> [Task objective] Without copying any picture, transcribe exactly the lines of the data below from the one containing "white scissors [492,173,591,271] -> none" through the one containing "blue cone [357,81,391,125]".

--- Material shown Enclosed Below ---

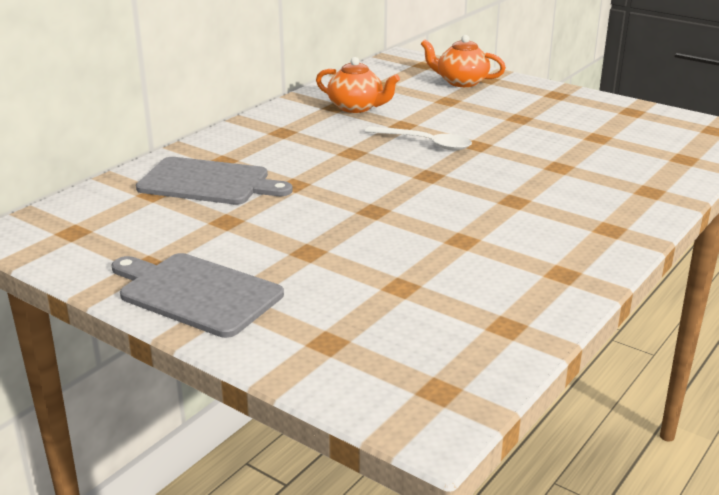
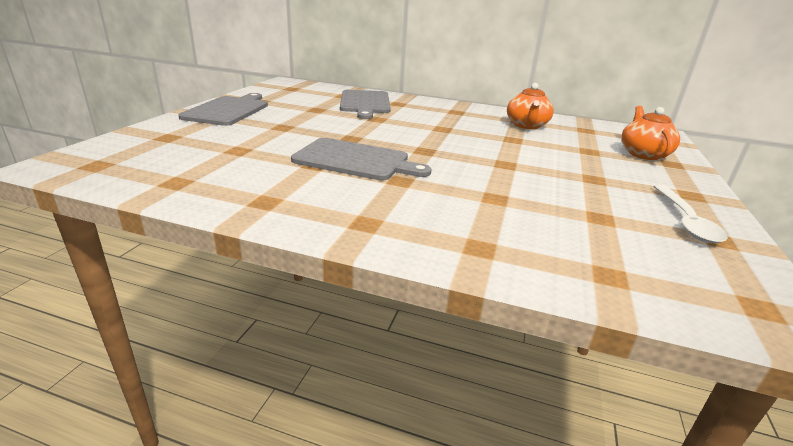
camera: 70 degrees right, 0 degrees up
white spoon [365,126,472,150] -> white spoon moved to [653,185,727,243]
none -> grey cutting board [291,138,431,180]

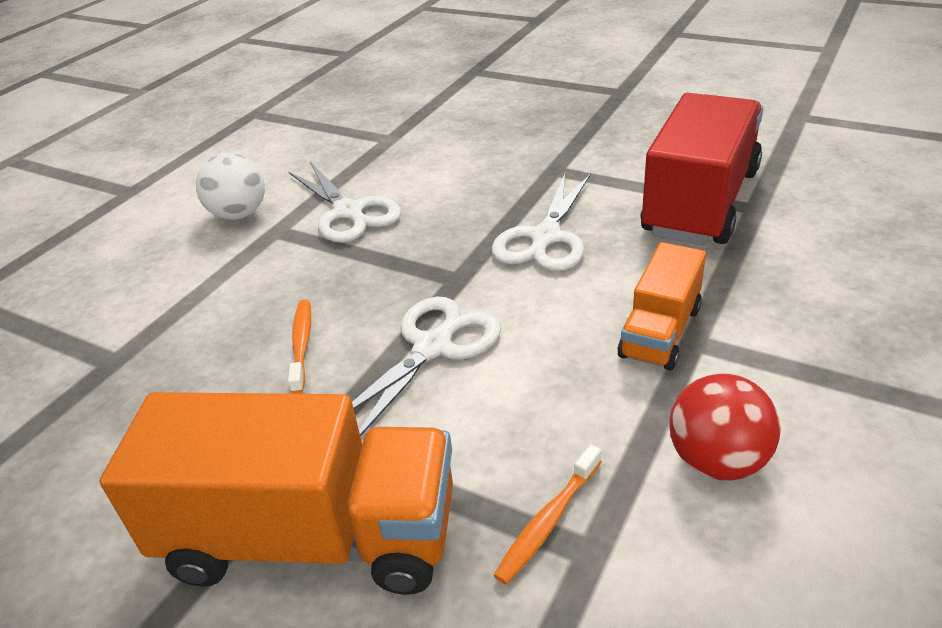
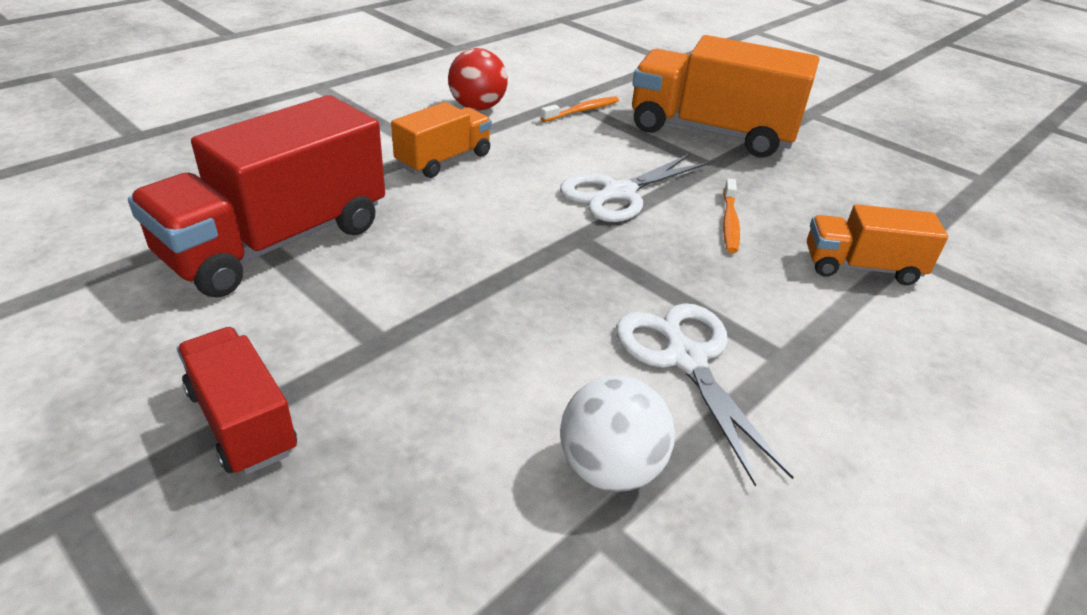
camera: 170 degrees left, 0 degrees up
white ball [196,153,265,220] -> white ball moved to [560,376,675,492]
white scissors [492,173,591,271] -> none
none -> red truck [177,327,297,475]
none -> orange truck [807,204,948,285]

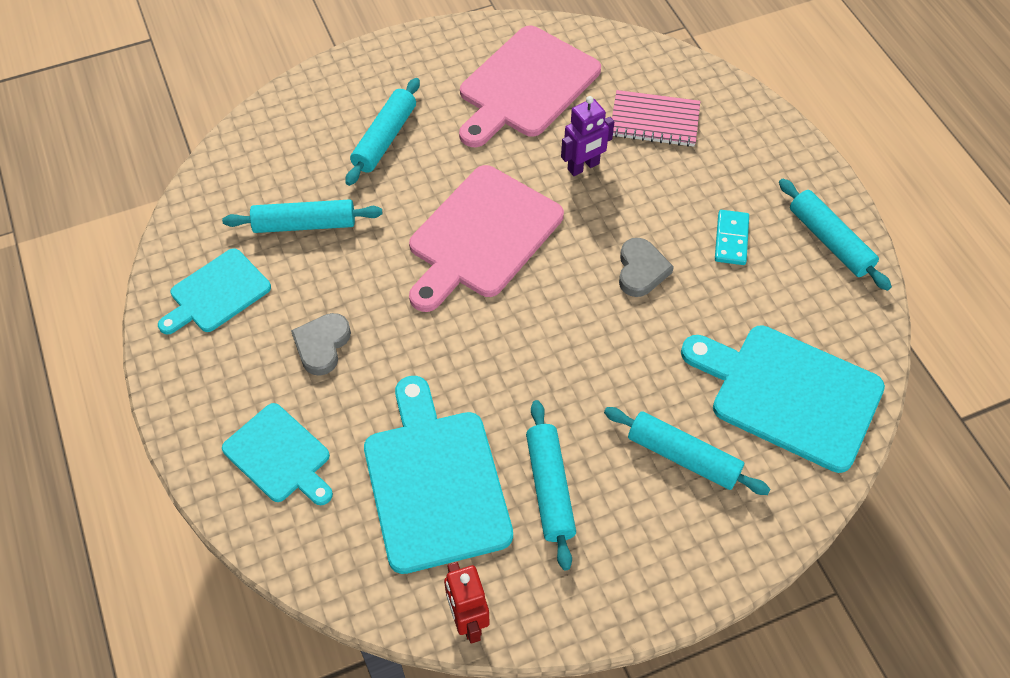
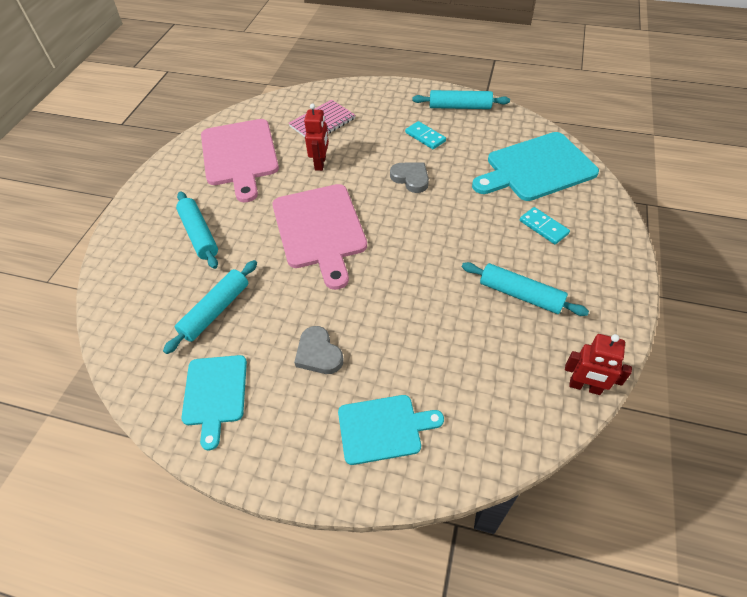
camera: 50 degrees left, 5 degrees down
turquoise cutting board [364,376,513,574] -> none
purple robot [561,96,614,176] -> red robot [304,103,329,171]
turquoise rolling pin [604,407,770,495] -> turquoise domino [520,207,570,244]

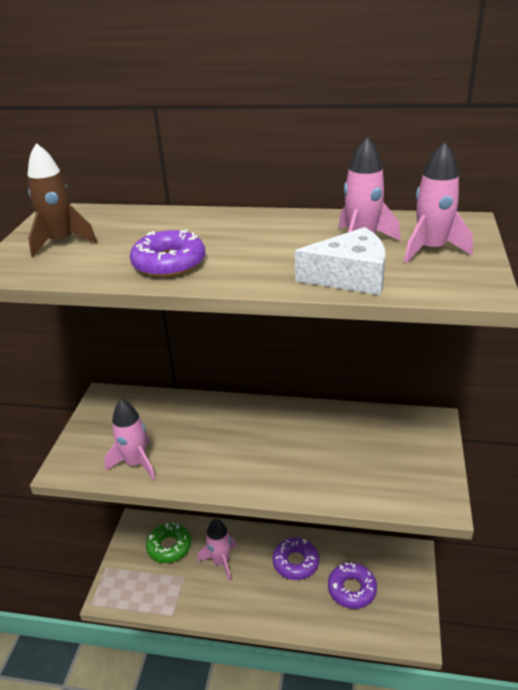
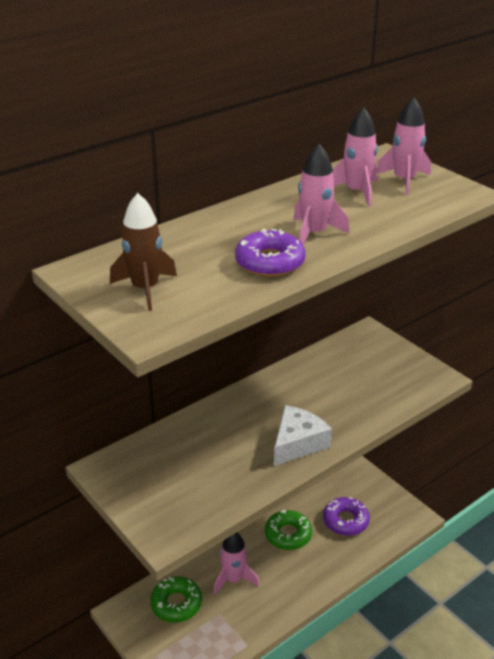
camera: 50 degrees left, 0 degrees up
pink rocket [104,399,155,480] -> pink rocket moved to [293,144,349,245]
purple donut [273,537,319,580] -> green donut [265,510,312,550]
white cheese [295,227,385,295] -> white cheese moved to [274,405,332,466]

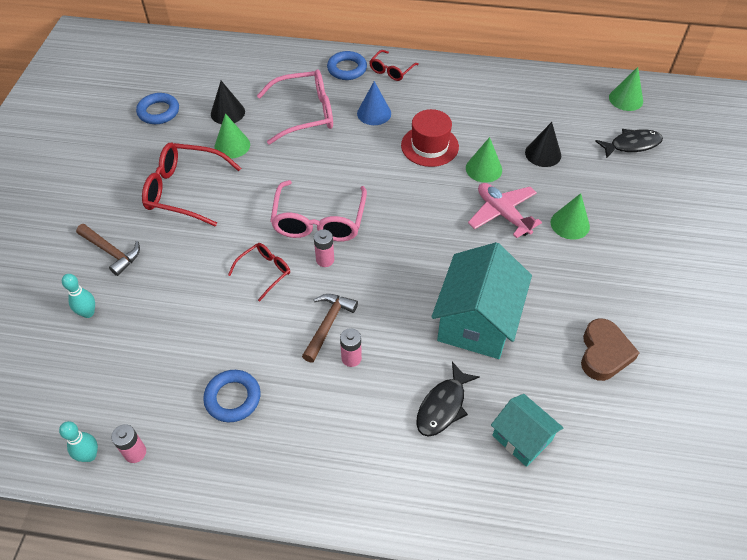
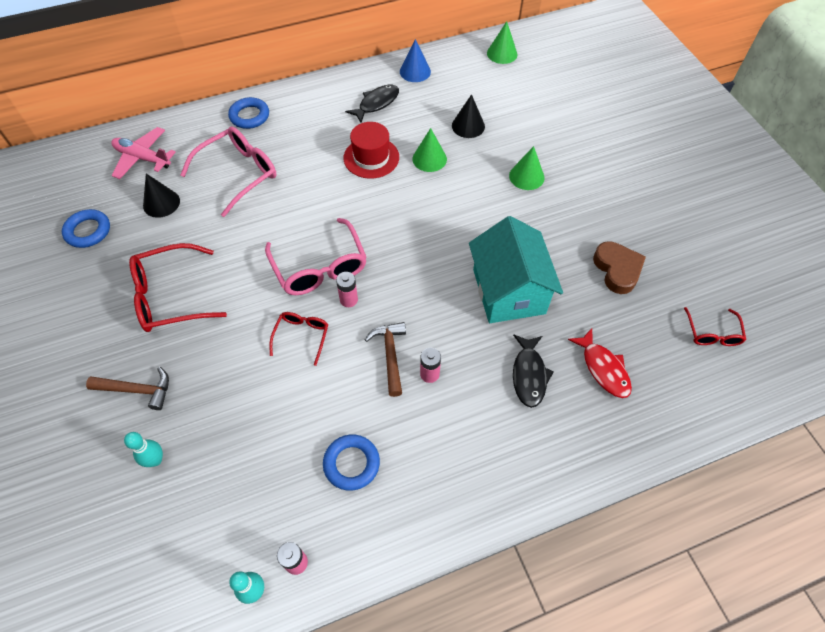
camera: 30 degrees left, 5 degrees up
green cone [214,113,250,158] -> none
blue cone [357,81,391,125] -> blue cone moved to [400,39,431,82]
red glasses [369,50,419,81] -> red glasses moved to [684,307,746,346]
pink plane [468,183,542,238] -> pink plane moved to [111,127,176,179]
turquoise house [491,394,563,467] -> red fish [568,328,632,398]
black fish [595,129,663,159] -> black fish moved to [345,85,399,123]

--- End of Enclosed Material shown ---

> [Written answer]
white scissors [492,173,591,271] -> none
none -> red truck [177,327,297,475]
none -> orange truck [807,204,948,285]

camera: 50 degrees left, 5 degrees down
turquoise cutting board [364,376,513,574] -> none
purple robot [561,96,614,176] -> red robot [304,103,329,171]
turquoise rolling pin [604,407,770,495] -> turquoise domino [520,207,570,244]

camera: 50 degrees left, 0 degrees up
pink rocket [104,399,155,480] -> pink rocket moved to [293,144,349,245]
purple donut [273,537,319,580] -> green donut [265,510,312,550]
white cheese [295,227,385,295] -> white cheese moved to [274,405,332,466]

camera: 30 degrees left, 5 degrees up
green cone [214,113,250,158] -> none
blue cone [357,81,391,125] -> blue cone moved to [400,39,431,82]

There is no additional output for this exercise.